*** AVAILABLE DATA

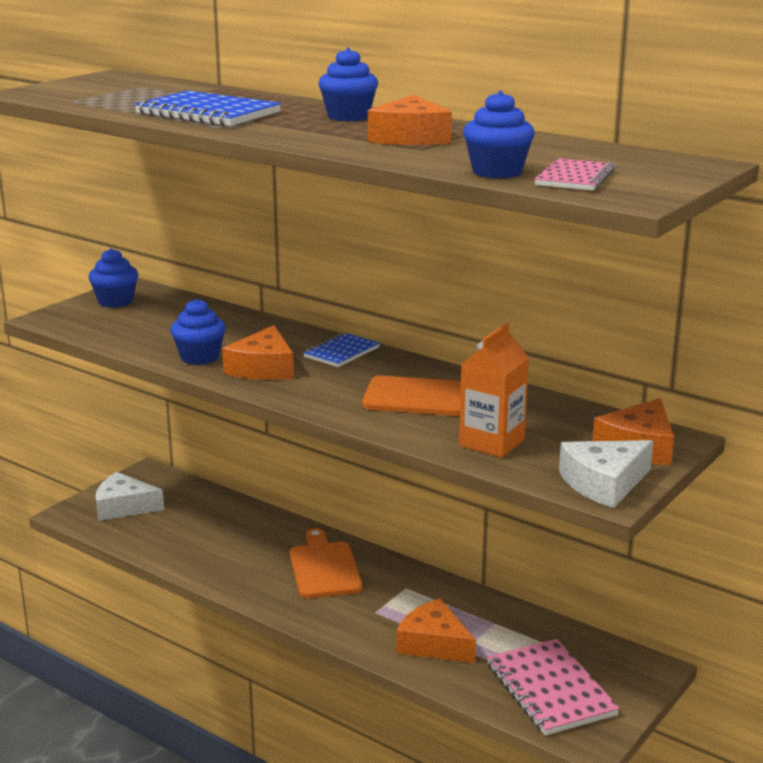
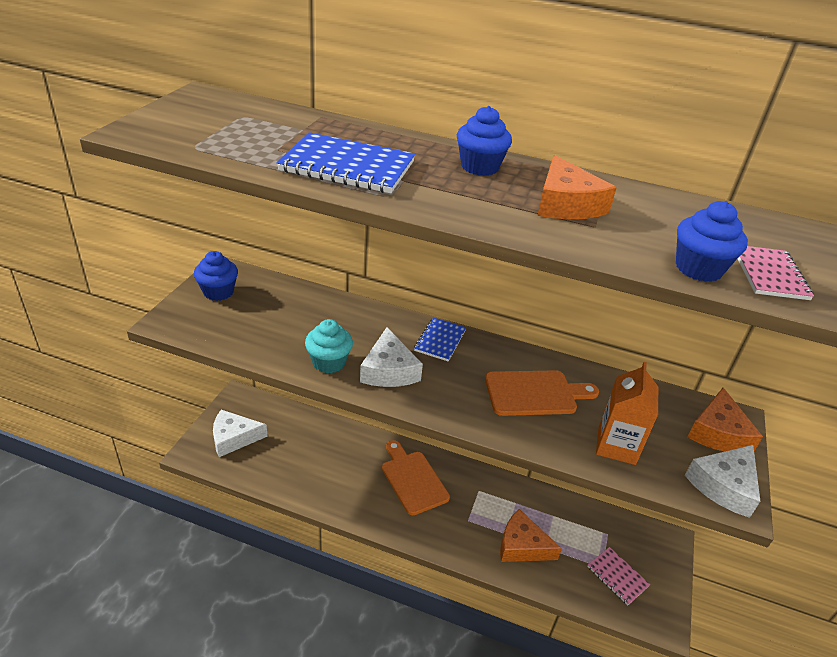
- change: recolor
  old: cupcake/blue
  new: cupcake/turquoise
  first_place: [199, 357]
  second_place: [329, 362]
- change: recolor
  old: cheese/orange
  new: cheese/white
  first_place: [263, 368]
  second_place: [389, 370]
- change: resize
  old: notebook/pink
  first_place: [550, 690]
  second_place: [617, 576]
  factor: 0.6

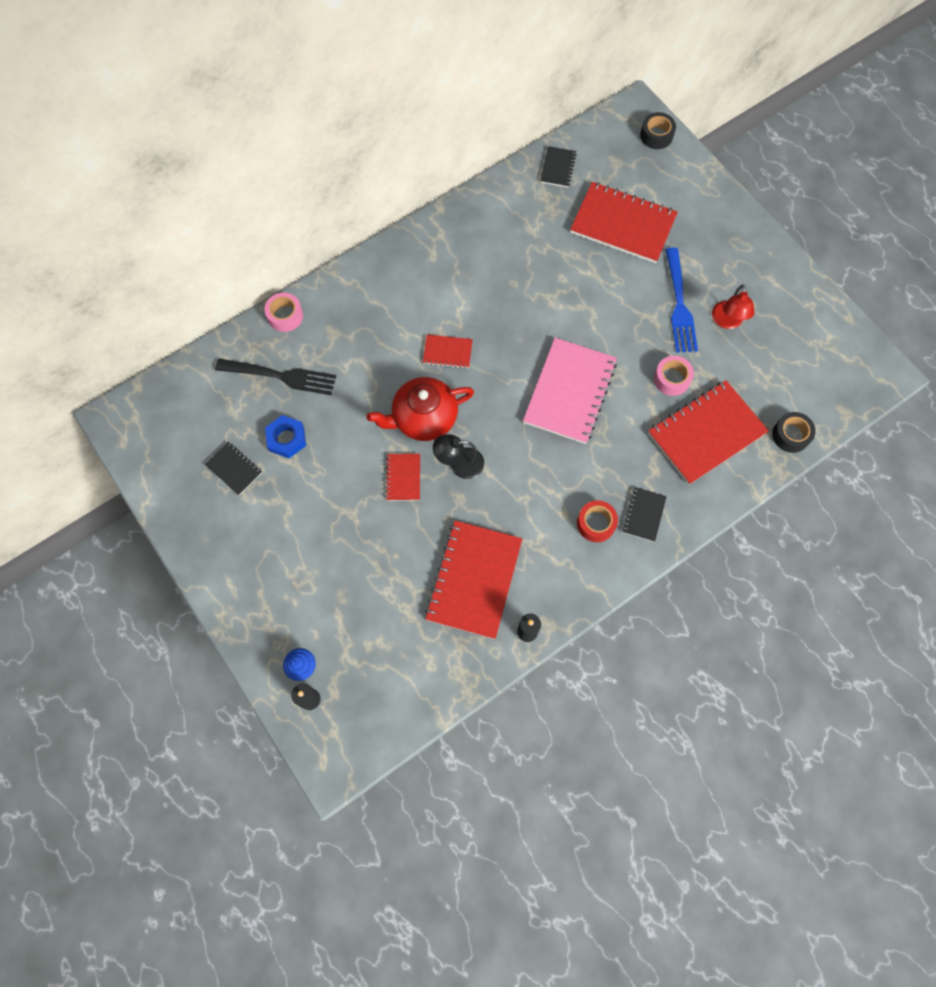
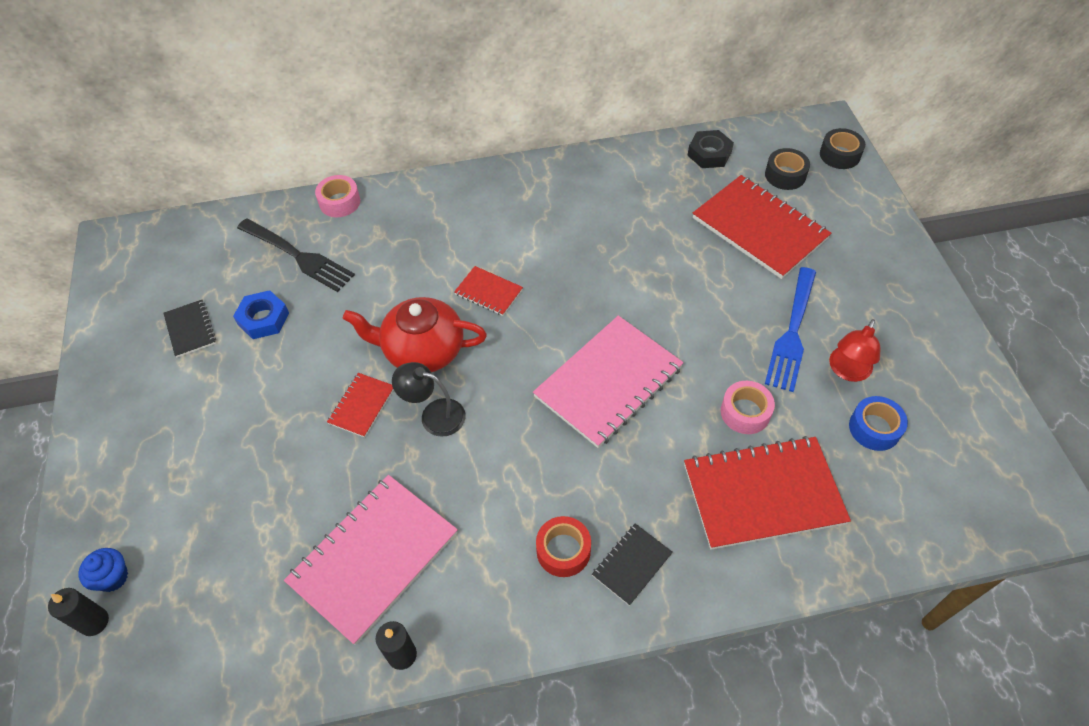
- change: recolor
  old: notebook/red
  new: notebook/pink
  first_place: [474, 580]
  second_place: [374, 558]
- change: replace
  old: notebook/black
  new: nut/black
  first_place: [558, 168]
  second_place: [709, 154]
- change: move
  old: tape/black
  first_place: [790, 435]
  second_place: [785, 175]
- change: insert
  new: tape/blue
  second_place: [874, 428]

******

• **REQUIRED ACTION**
Please output exactly the lines between the one holding "old: cupcake/blue" and the one holding "second_place: [617, 576]" in the records above, inclusive, and nothing more.

• **SOLVED PROBLEM**
  old: cupcake/blue
  new: cupcake/turquoise
  first_place: [199, 357]
  second_place: [329, 362]
- change: recolor
  old: cheese/orange
  new: cheese/white
  first_place: [263, 368]
  second_place: [389, 370]
- change: resize
  old: notebook/pink
  first_place: [550, 690]
  second_place: [617, 576]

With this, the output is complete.